Work instructions: What is needed is an exact repeat of the entries, with no pictures in it.

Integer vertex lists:
<<<<
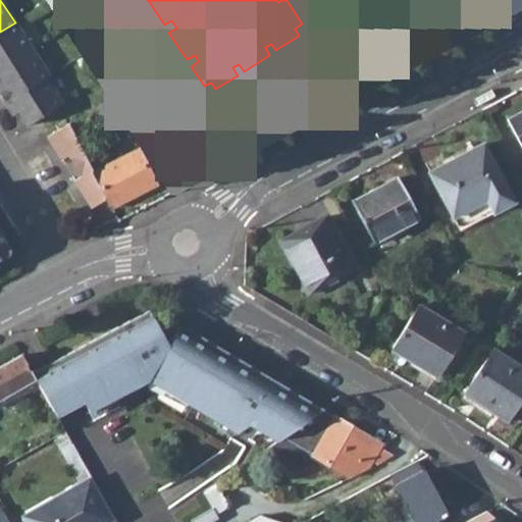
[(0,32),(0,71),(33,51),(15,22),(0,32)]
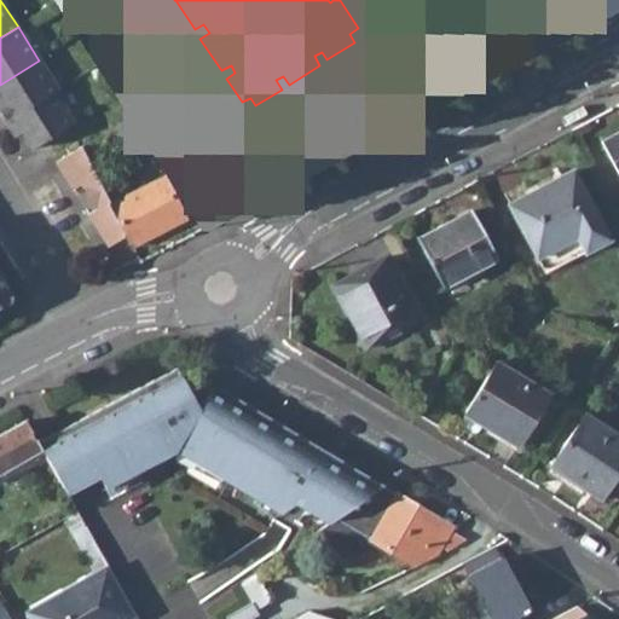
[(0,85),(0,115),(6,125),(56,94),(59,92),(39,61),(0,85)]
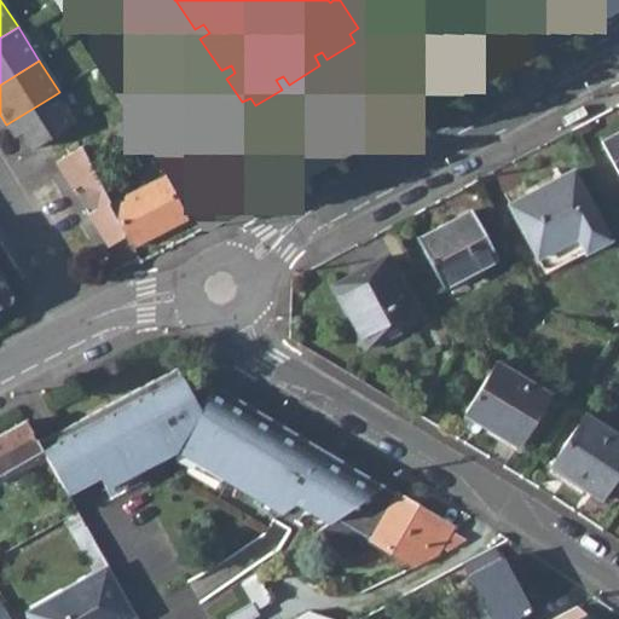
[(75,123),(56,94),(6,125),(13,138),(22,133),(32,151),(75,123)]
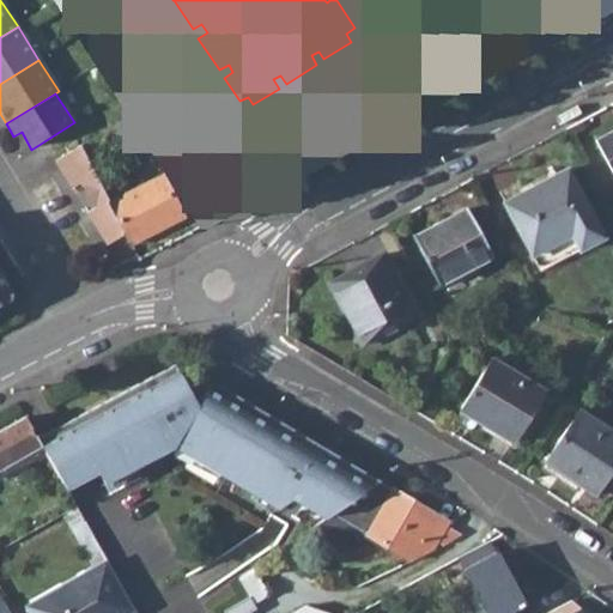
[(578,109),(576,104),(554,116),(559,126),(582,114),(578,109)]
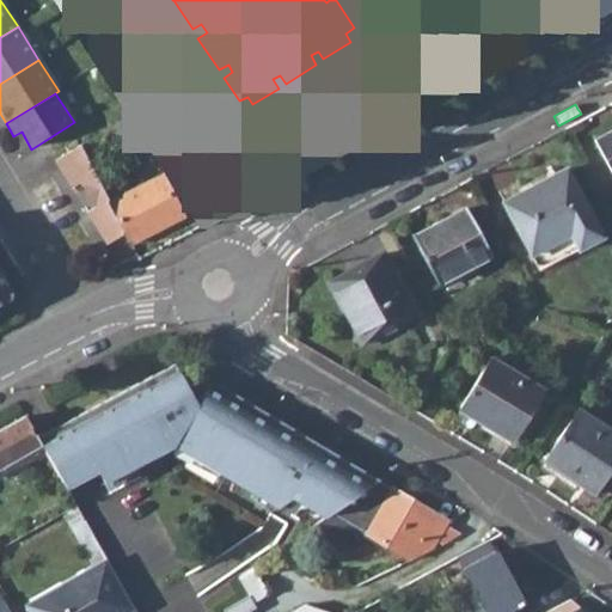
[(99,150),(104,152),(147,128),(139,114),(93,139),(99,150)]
>>>>
Task output:
[(0,32),(0,71),(33,51),(15,22),(0,32)]
[(0,85),(0,115),(6,125),(56,94),(59,92),(39,61),(0,85)]
[(75,123),(56,94),(6,125),(13,138),(22,133),(32,151),(75,123)]
[(578,109),(576,104),(554,116),(559,126),(582,114),(578,109)]
[(99,150),(104,152),(147,128),(139,114),(93,139),(99,150)]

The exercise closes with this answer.